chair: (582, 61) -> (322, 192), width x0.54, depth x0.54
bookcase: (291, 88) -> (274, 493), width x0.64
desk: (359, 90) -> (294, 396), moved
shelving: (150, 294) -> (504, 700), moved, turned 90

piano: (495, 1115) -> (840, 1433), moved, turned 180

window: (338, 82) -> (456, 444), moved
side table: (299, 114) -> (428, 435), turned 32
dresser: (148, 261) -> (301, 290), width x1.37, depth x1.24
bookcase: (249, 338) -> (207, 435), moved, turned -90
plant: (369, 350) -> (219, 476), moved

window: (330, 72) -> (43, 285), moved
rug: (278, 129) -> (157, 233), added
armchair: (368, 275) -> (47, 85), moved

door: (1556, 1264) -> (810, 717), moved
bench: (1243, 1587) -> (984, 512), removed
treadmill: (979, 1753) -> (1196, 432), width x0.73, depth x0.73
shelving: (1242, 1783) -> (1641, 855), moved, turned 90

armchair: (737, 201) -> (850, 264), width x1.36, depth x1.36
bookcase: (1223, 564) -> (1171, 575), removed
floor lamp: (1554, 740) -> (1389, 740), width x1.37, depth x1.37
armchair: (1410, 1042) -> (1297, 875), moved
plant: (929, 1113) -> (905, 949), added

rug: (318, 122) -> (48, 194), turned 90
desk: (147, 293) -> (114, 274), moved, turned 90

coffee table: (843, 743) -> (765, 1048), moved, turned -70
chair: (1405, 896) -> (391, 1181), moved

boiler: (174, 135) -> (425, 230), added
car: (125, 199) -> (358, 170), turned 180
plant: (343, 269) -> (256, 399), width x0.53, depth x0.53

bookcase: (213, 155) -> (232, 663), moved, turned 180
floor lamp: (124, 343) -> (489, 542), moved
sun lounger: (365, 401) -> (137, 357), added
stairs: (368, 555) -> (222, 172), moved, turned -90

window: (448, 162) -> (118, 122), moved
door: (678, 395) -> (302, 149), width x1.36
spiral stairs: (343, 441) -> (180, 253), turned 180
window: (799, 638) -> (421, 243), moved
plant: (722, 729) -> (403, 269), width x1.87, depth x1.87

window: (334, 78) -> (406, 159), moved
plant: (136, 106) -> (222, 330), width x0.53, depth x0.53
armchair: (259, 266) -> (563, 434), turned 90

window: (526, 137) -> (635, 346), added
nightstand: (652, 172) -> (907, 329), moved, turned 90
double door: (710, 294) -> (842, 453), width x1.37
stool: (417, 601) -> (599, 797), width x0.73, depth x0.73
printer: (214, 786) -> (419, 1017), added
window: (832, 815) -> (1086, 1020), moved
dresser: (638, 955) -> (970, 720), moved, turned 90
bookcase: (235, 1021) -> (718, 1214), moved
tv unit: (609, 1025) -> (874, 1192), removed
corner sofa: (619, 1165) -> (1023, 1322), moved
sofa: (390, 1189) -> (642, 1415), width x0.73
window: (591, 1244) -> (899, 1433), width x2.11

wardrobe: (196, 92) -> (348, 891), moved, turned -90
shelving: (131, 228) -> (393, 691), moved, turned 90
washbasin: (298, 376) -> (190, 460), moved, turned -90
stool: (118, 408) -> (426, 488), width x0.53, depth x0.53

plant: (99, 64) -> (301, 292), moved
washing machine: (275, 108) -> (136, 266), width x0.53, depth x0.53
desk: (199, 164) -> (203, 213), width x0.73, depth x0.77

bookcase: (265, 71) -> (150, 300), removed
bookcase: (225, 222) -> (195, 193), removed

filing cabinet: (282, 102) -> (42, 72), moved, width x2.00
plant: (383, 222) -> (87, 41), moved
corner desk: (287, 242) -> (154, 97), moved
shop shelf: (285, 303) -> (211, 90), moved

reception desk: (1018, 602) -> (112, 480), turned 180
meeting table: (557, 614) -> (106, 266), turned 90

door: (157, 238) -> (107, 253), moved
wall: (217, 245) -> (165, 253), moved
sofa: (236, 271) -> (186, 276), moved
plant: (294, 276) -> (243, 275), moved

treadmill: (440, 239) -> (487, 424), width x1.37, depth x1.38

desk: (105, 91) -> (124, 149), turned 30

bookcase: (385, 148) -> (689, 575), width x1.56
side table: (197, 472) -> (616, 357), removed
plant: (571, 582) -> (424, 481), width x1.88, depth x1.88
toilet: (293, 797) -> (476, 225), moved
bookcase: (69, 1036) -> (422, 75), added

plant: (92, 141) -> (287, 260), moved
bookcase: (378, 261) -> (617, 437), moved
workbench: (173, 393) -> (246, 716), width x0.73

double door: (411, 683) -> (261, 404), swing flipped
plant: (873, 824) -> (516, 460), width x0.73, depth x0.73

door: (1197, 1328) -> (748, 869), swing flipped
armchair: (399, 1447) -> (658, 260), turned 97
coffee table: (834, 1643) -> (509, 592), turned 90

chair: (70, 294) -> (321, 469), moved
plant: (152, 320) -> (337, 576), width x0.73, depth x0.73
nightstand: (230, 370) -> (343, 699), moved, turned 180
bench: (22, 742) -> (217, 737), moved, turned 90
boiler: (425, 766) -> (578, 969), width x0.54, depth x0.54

__PROBLEM DESCRIPTION__: An exact transcription of the entries is needed, complete to the final line.

__WRITTEN ANSWER__:
chair: (582, 61) -> (322, 192), width x0.54, depth x0.54
bookcase: (291, 88) -> (274, 493), width x0.64
desk: (359, 90) -> (294, 396), moved
shelving: (150, 294) -> (504, 700), moved, turned 90

piano: (495, 1115) -> (840, 1433), moved, turned 180

window: (338, 82) -> (456, 444), moved
side table: (299, 114) -> (428, 435), turned 32
dresser: (148, 261) -> (301, 290), width x1.37, depth x1.24
bookcase: (249, 338) -> (207, 435), moved, turned -90
plant: (369, 350) -> (219, 476), moved

window: (330, 72) -> (43, 285), moved
rug: (278, 129) -> (157, 233), added
armchair: (368, 275) -> (47, 85), moved

door: (1556, 1264) -> (810, 717), moved
bench: (1243, 1587) -> (984, 512), removed
treadmill: (979, 1753) -> (1196, 432), width x0.73, depth x0.73
shelving: (1242, 1783) -> (1641, 855), moved, turned 90

armchair: (737, 201) -> (850, 264), width x1.36, depth x1.36
bookcase: (1223, 564) -> (1171, 575), removed
floor lamp: (1554, 740) -> (1389, 740), width x1.37, depth x1.37
armchair: (1410, 1042) -> (1297, 875), moved
plant: (929, 1113) -> (905, 949), added

rug: (318, 122) -> (48, 194), turned 90
desk: (147, 293) -> (114, 274), moved, turned 90

coffee table: (843, 743) -> (765, 1048), moved, turned -70
chair: (1405, 896) -> (391, 1181), moved

boiler: (174, 135) -> (425, 230), added
car: (125, 199) -> (358, 170), turned 180
plant: (343, 269) -> (256, 399), width x0.53, depth x0.53

bookcase: (213, 155) -> (232, 663), moved, turned 180
floor lamp: (124, 343) -> (489, 542), moved
sun lounger: (365, 401) -> (137, 357), added
stairs: (368, 555) -> (222, 172), moved, turned -90

window: (448, 162) -> (118, 122), moved
door: (678, 395) -> (302, 149), width x1.36
spiral stairs: (343, 441) -> (180, 253), turned 180
window: (799, 638) -> (421, 243), moved
plant: (722, 729) -> (403, 269), width x1.87, depth x1.87

window: (334, 78) -> (406, 159), moved
plant: (136, 106) -> (222, 330), width x0.53, depth x0.53
armchair: (259, 266) -> (563, 434), turned 90

window: (526, 137) -> (635, 346), added
nightstand: (652, 172) -> (907, 329), moved, turned 90
double door: (710, 294) -> (842, 453), width x1.37
stool: (417, 601) -> (599, 797), width x0.73, depth x0.73
printer: (214, 786) -> (419, 1017), added
window: (832, 815) -> (1086, 1020), moved
dresser: (638, 955) -> (970, 720), moved, turned 90
bookcase: (235, 1021) -> (718, 1214), moved
tv unit: (609, 1025) -> (874, 1192), removed
corner sofa: (619, 1165) -> (1023, 1322), moved
sofa: (390, 1189) -> (642, 1415), width x0.73
window: (591, 1244) -> (899, 1433), width x2.11

wardrobe: (196, 92) -> (348, 891), moved, turned -90
shelving: (131, 228) -> (393, 691), moved, turned 90
washbasin: (298, 376) -> (190, 460), moved, turned -90
stool: (118, 408) -> (426, 488), width x0.53, depth x0.53

plant: (99, 64) -> (301, 292), moved
washing machine: (275, 108) -> (136, 266), width x0.53, depth x0.53
desk: (199, 164) -> (203, 213), width x0.73, depth x0.77

bookcase: (265, 71) -> (150, 300), removed
bookcase: (225, 222) -> (195, 193), removed

filing cabinet: (282, 102) -> (42, 72), moved, width x2.00
plant: (383, 222) -> (87, 41), moved
corner desk: (287, 242) -> (154, 97), moved
shop shelf: (285, 303) -> (211, 90), moved

reception desk: (1018, 602) -> (112, 480), turned 180
meeting table: (557, 614) -> (106, 266), turned 90

door: (157, 238) -> (107, 253), moved
wall: (217, 245) -> (165, 253), moved
sofa: (236, 271) -> (186, 276), moved
plant: (294, 276) -> (243, 275), moved

treadmill: (440, 239) -> (487, 424), width x1.37, depth x1.38

desk: (105, 91) -> (124, 149), turned 30

bookcase: (385, 148) -> (689, 575), width x1.56
side table: (197, 472) -> (616, 357), removed
plant: (571, 582) -> (424, 481), width x1.88, depth x1.88
toilet: (293, 797) -> (476, 225), moved
bookcase: (69, 1036) -> (422, 75), added

plant: (92, 141) -> (287, 260), moved
bookcase: (378, 261) -> (617, 437), moved
workbench: (173, 393) -> (246, 716), width x0.73

double door: (411, 683) -> (261, 404), swing flipped
plant: (873, 824) -> (516, 460), width x0.73, depth x0.73

door: (1197, 1328) -> (748, 869), swing flipped
armchair: (399, 1447) -> (658, 260), turned 97
coffee table: (834, 1643) -> (509, 592), turned 90

chair: (70, 294) -> (321, 469), moved
plant: (152, 320) -> (337, 576), width x0.73, depth x0.73
nightstand: (230, 370) -> (343, 699), moved, turned 180
bench: (22, 742) -> (217, 737), moved, turned 90
boiler: (425, 766) -> (578, 969), width x0.54, depth x0.54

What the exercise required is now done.